**Problem description**
All of the data should be reproduced word for word, though its pictures must be omitted.

**Stored data entries**
****************

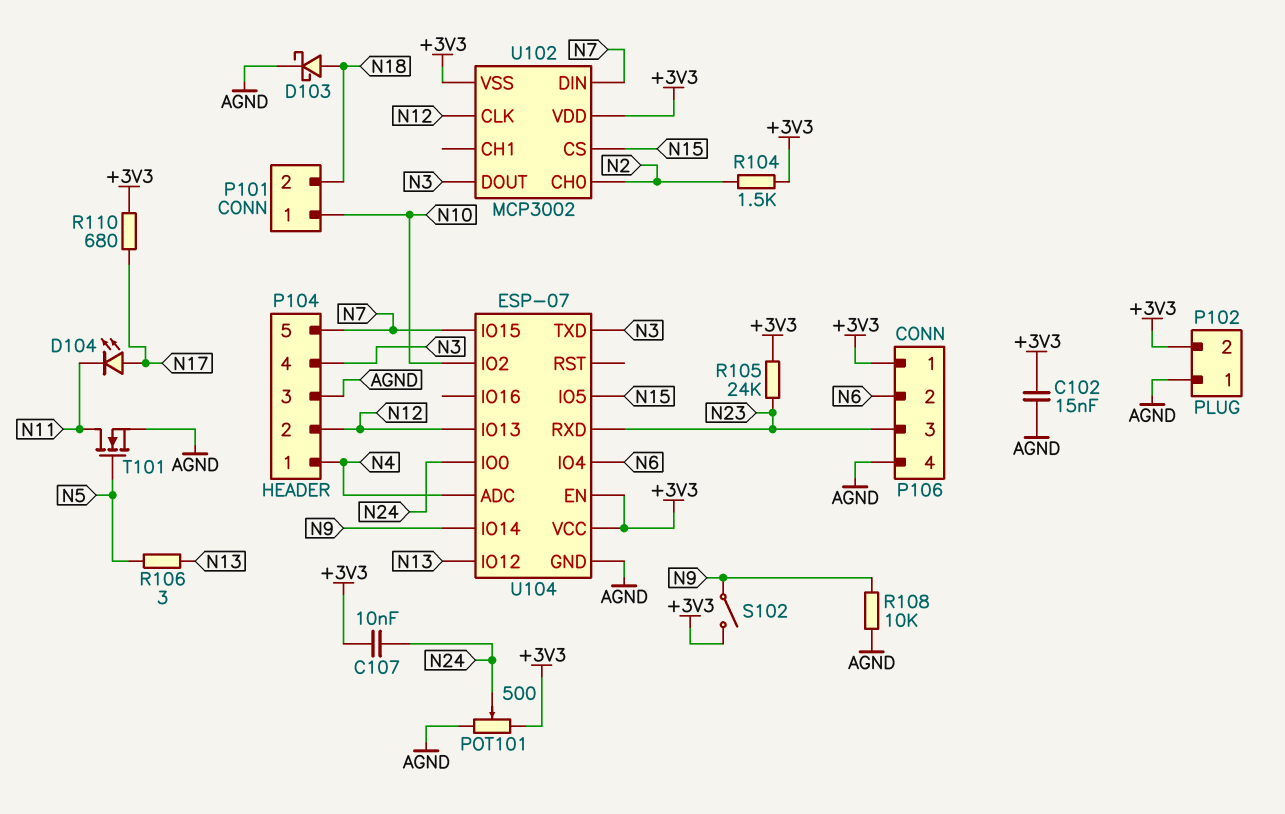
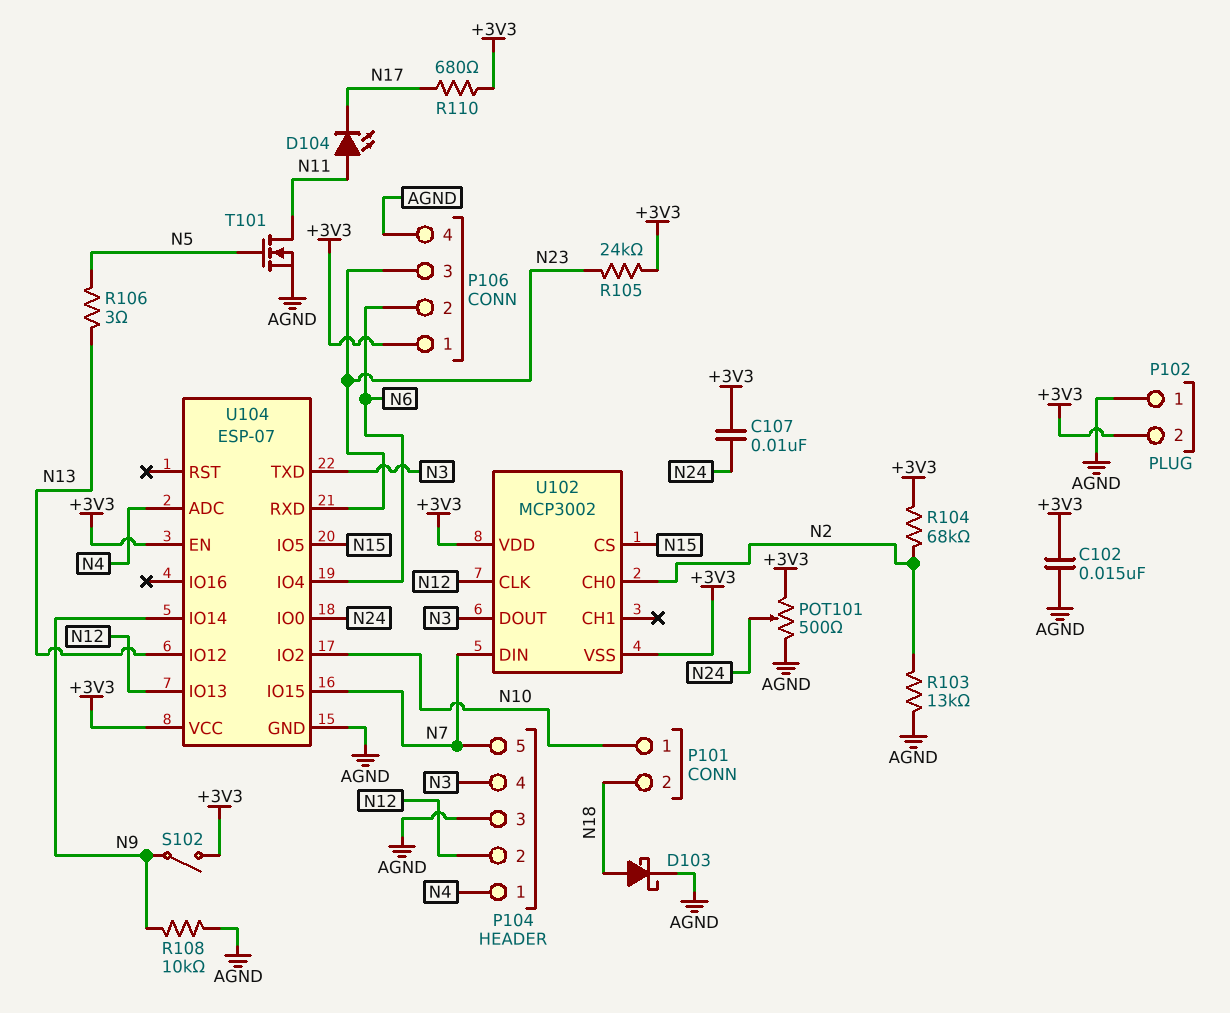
D104: LED (A N17, K N11) -> LED (A N11, K N17)
R103: none -> 13k (AGND, N2)
R104: 1.5k (+3V3, N2) -> 68k (+3V3, N2)

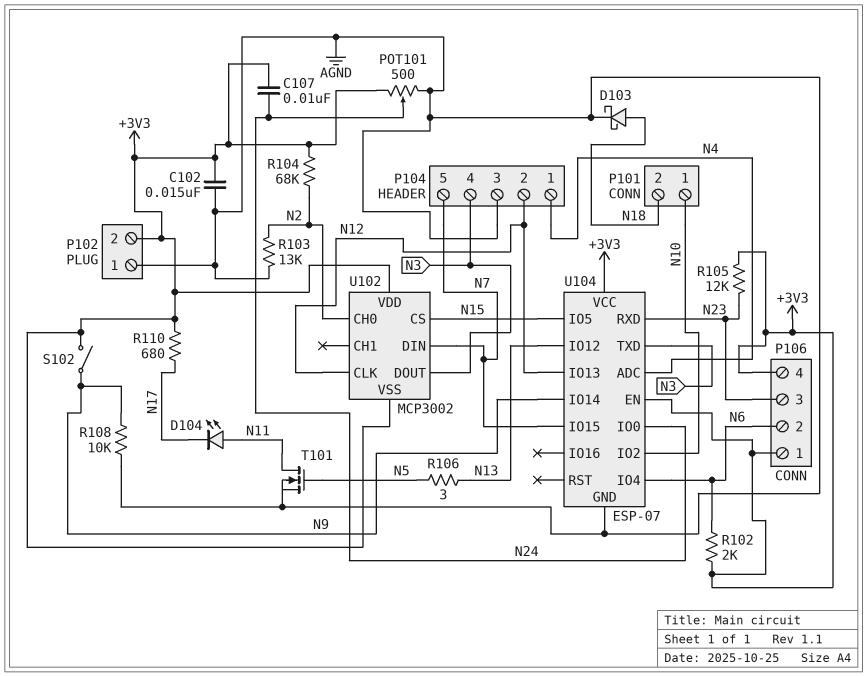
P106 pin 4: AGND -> +3V3
R102: none -> 2k (+3V3, N6)
R105: 24k (+3V3, N23) -> 12k (+3V3, N23)

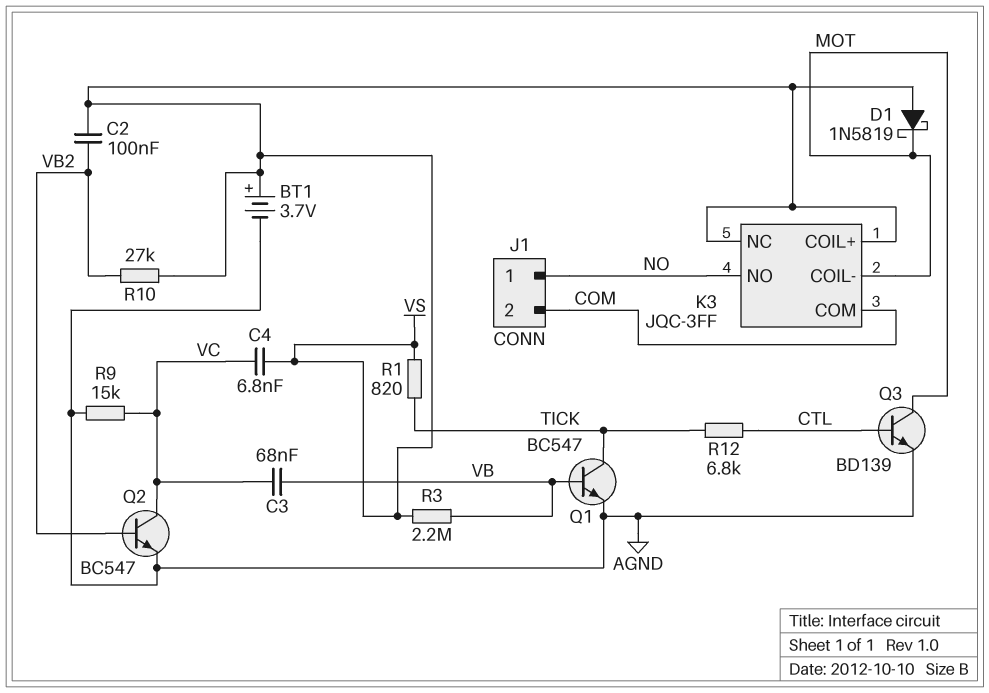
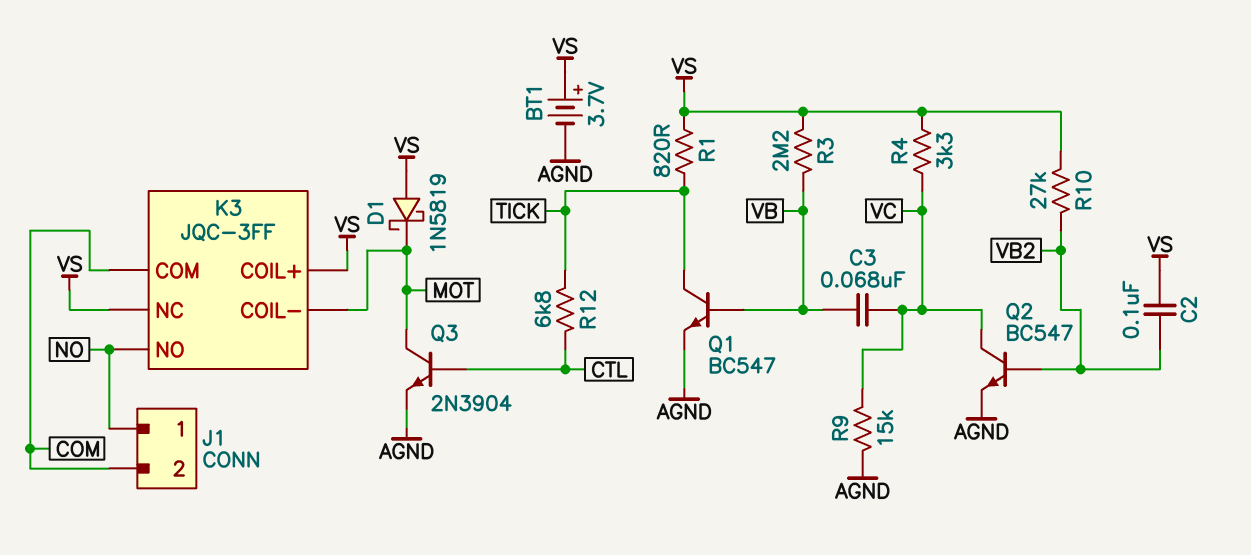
C4: 6.8nF (VC, VS) -> none
Q3: NPN BD139 (B CTL, C MOT, E AGND) -> NPN 2N3904 (B CTL, C MOT, E AGND)
R4: none -> 3.3k (VC, VS)

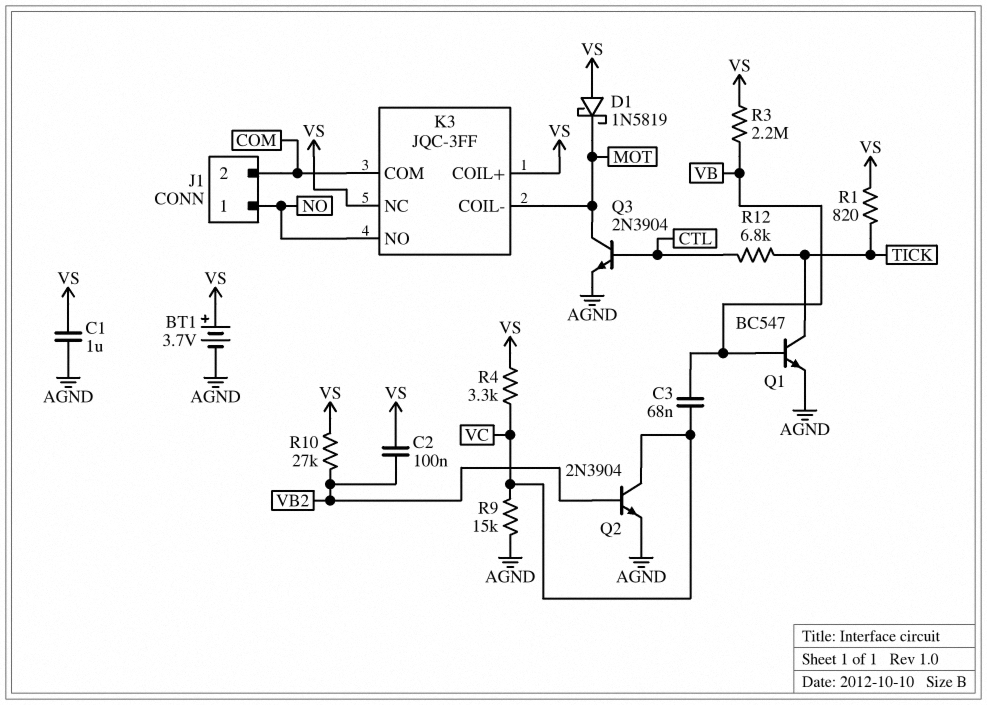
C1: none -> 1uF (AGND, VS)
Q2: NPN BC547 (B VB2, C VC, E AGND) -> NPN 2N3904 (B VB2, C VC, E AGND)

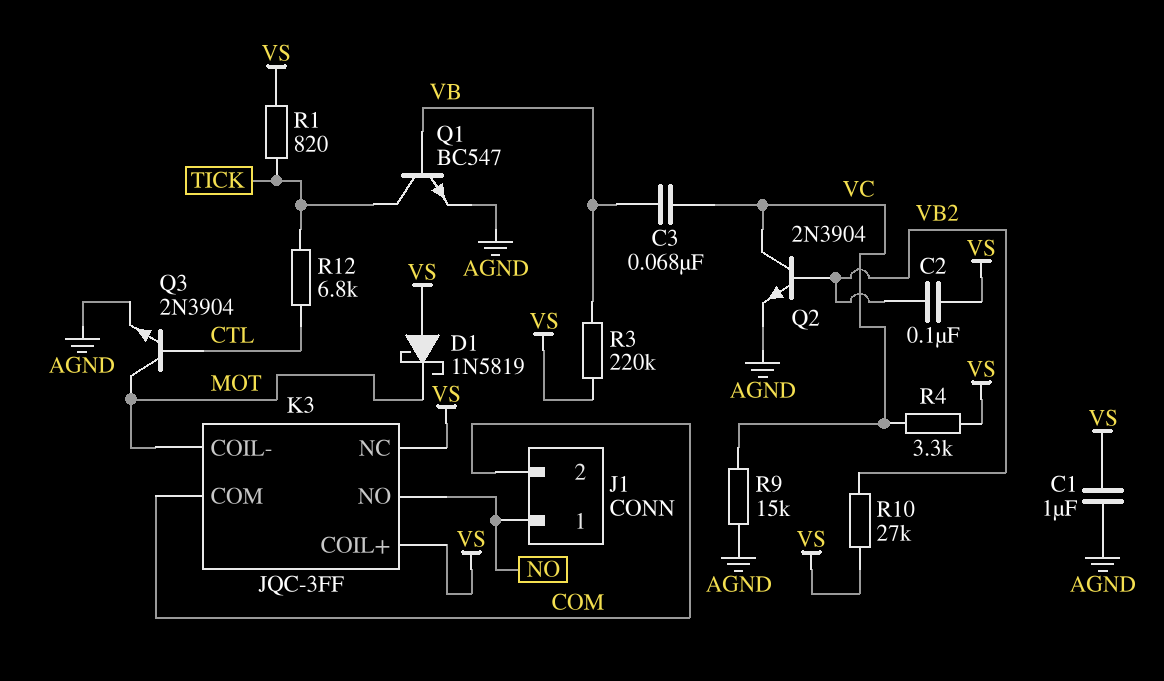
BT1: 3.7V (plus VS, minus AGND) -> none
R3: 2.2M (VB, VS) -> 220k (VB, VS)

****************

**Response area**
D104: LED (A N17, K N11) -> LED (A N11, K N17)
R103: none -> 13k (AGND, N2)
R104: 1.5k (+3V3, N2) -> 68k (+3V3, N2)

P106 pin 4: AGND -> +3V3
R102: none -> 2k (+3V3, N6)
R105: 24k (+3V3, N23) -> 12k (+3V3, N23)

C4: 6.8nF (VC, VS) -> none
Q3: NPN BD139 (B CTL, C MOT, E AGND) -> NPN 2N3904 (B CTL, C MOT, E AGND)
R4: none -> 3.3k (VC, VS)

C1: none -> 1uF (AGND, VS)
Q2: NPN BC547 (B VB2, C VC, E AGND) -> NPN 2N3904 (B VB2, C VC, E AGND)

BT1: 3.7V (plus VS, minus AGND) -> none
R3: 2.2M (VB, VS) -> 220k (VB, VS)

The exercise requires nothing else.